What is required –
Copy out the data from the line containing "none -> cyan slope I7:I8 level 1 top 8" to its last line, exactly. No pictures.
*** Dataset excerpts ***
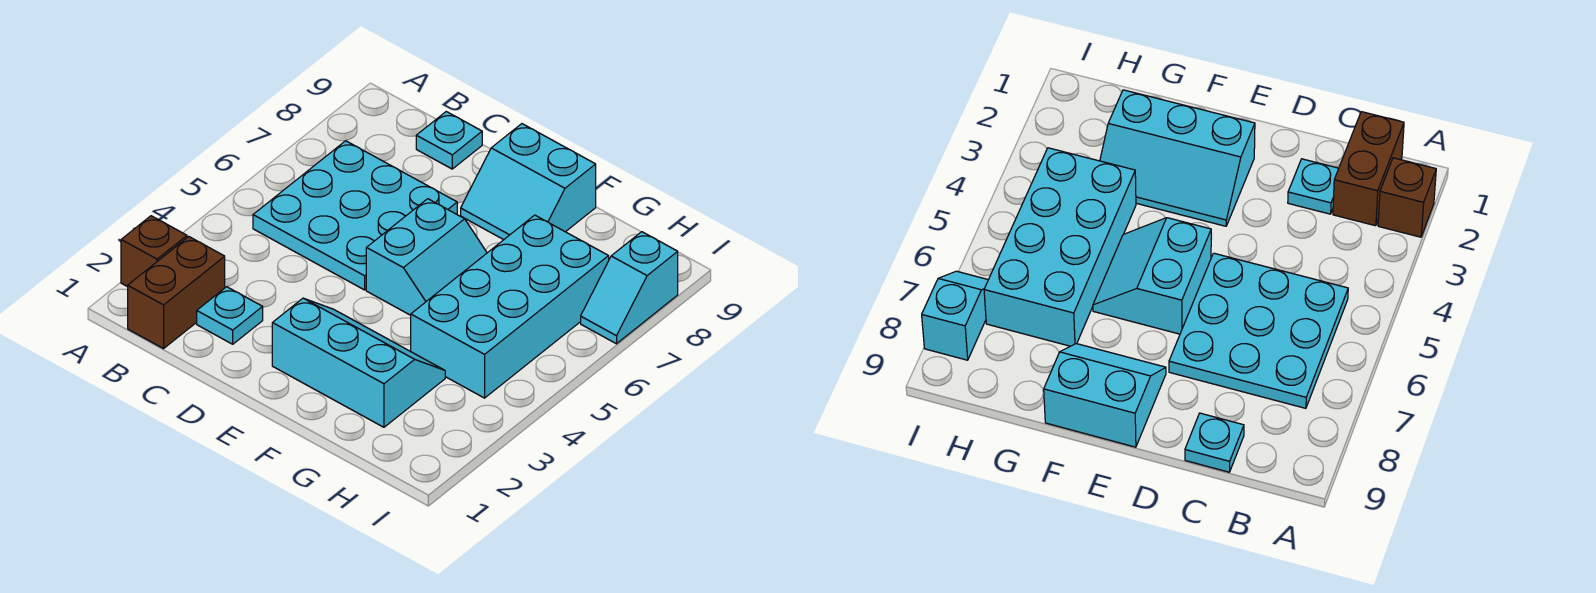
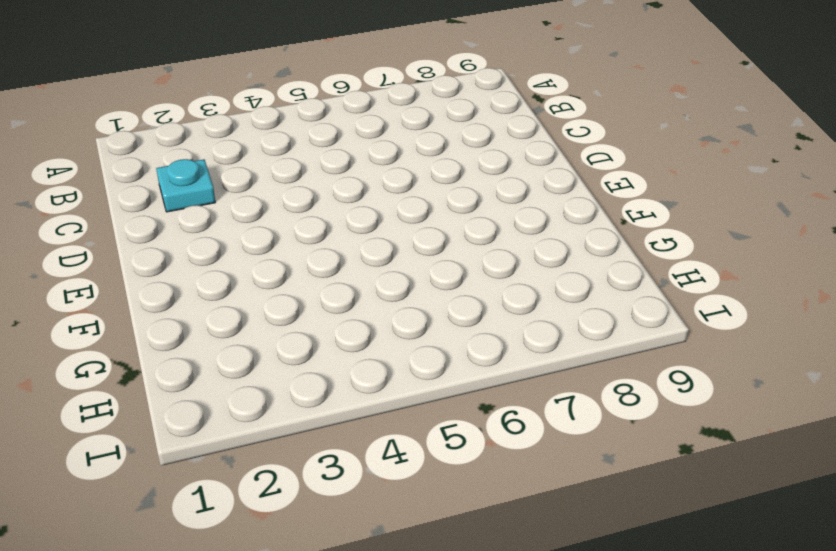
none -> brown brick A2 level 1
none -> brown brick B1:B2 level 1

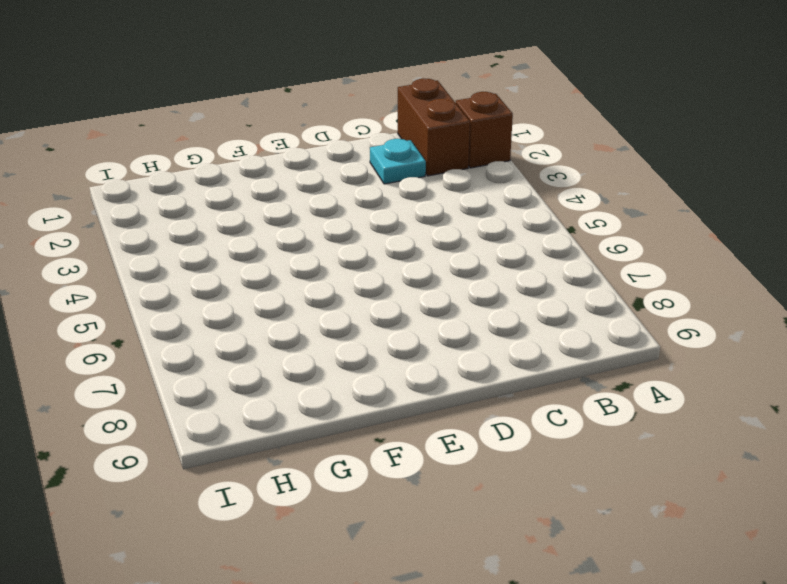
none -> cyan plate B5:D7 level 1
none -> cyan plate C9 level 1

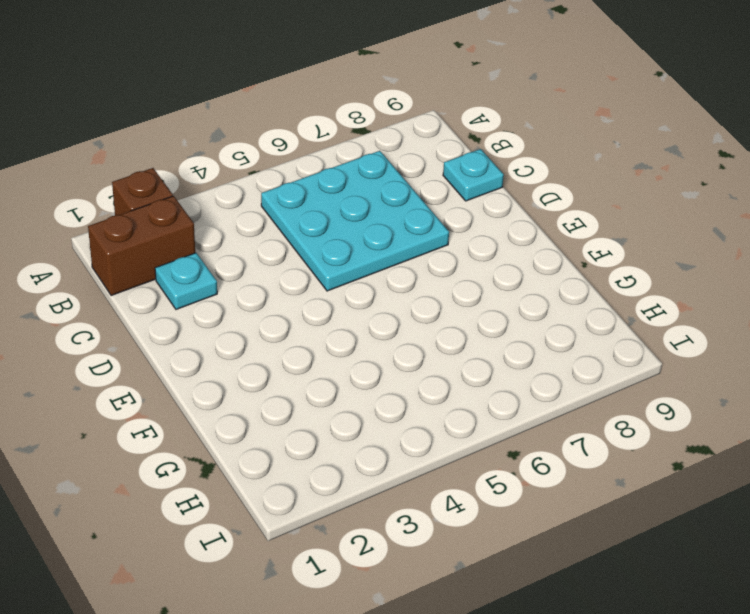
none -> cyan slope E2:G3 level 1 top 2
none -> cyan slope E5:F6 level 1 top E

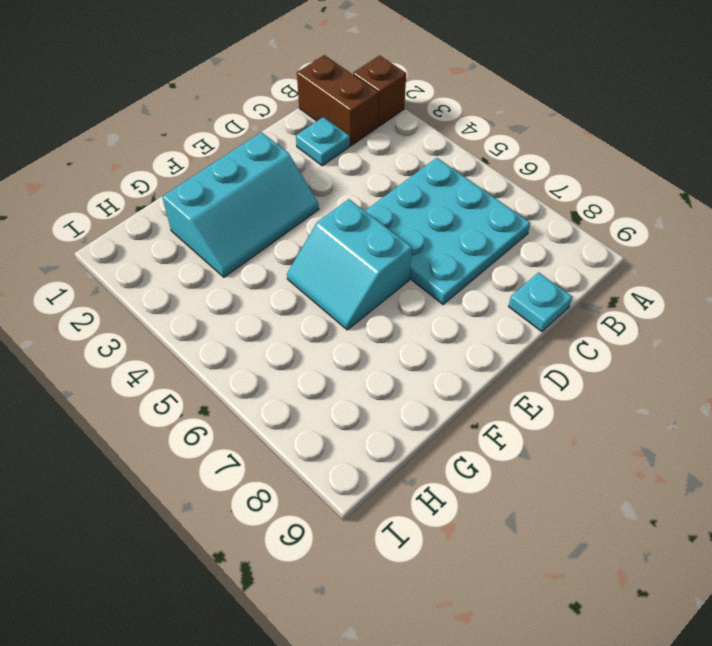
none -> cyan slope E8:F9 level 1 top 9
none -> cyan brick G4:H7 level 1

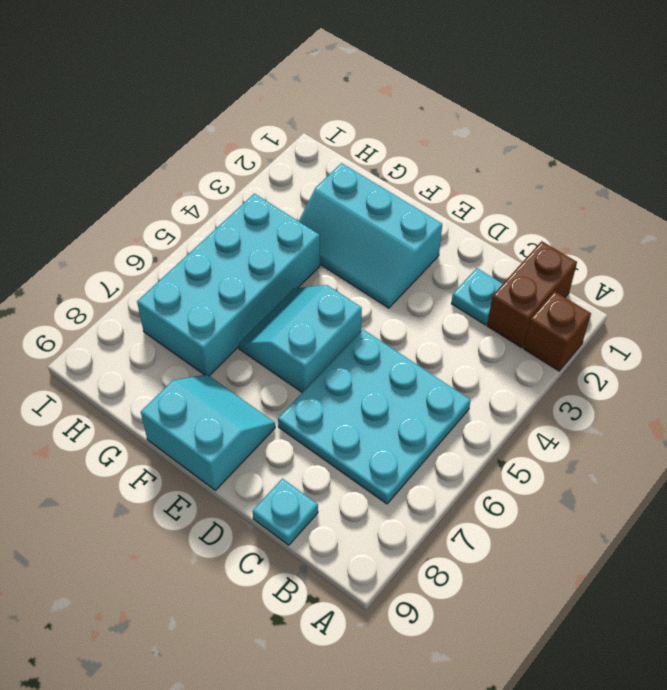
none -> cyan slope I7:I8 level 1 top 8

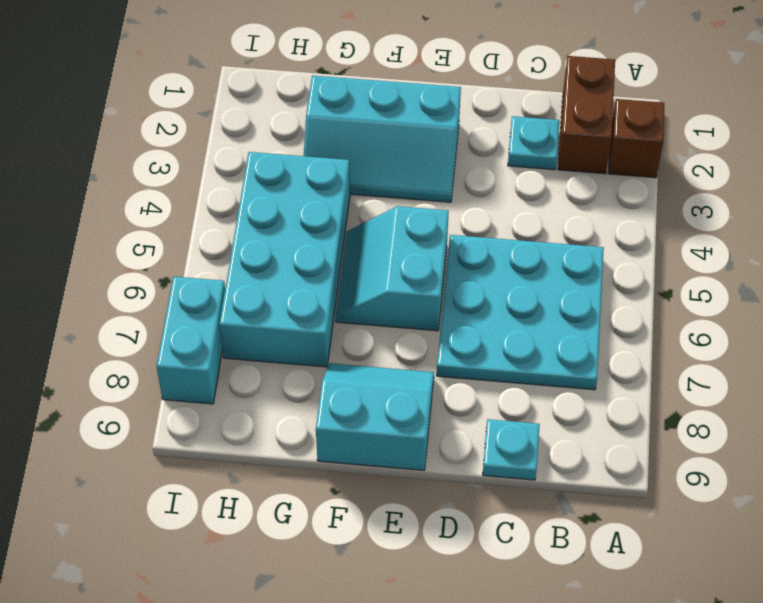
cyan brick I7:I8 level 1 -> cyan slope I7:I8 level 1 top 8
***
Expected output –
none -> cyan slope I7:I8 level 1 top 8

cyan brick I7:I8 level 1 -> cyan slope I7:I8 level 1 top 8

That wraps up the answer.